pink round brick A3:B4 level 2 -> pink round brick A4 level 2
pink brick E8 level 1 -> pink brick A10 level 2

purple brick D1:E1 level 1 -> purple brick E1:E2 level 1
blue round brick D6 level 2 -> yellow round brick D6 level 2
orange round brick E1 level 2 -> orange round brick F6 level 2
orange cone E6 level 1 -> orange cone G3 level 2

+++++

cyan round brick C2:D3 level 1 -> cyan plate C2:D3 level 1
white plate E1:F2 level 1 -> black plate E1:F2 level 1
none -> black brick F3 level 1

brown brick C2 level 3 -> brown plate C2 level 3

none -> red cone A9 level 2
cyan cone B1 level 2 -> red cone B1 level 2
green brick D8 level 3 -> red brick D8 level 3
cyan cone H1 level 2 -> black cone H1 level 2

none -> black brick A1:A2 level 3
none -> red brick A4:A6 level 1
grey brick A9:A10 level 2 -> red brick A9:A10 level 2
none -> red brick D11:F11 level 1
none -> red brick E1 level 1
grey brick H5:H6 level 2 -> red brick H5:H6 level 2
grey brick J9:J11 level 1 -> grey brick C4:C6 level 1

+++++

• EXERCISE DESCRIPTION: In the data above, find the line with "pink round brick A3:B4" and the line with "orange cone E6". Retype both, plus every line between them, exactly.

• OUTPUT BELOW:
pink round brick A3:B4 level 2 -> pink round brick A4 level 2
pink brick E8 level 1 -> pink brick A10 level 2

purple brick D1:E1 level 1 -> purple brick E1:E2 level 1
blue round brick D6 level 2 -> yellow round brick D6 level 2
orange round brick E1 level 2 -> orange round brick F6 level 2
orange cone E6 level 1 -> orange cone G3 level 2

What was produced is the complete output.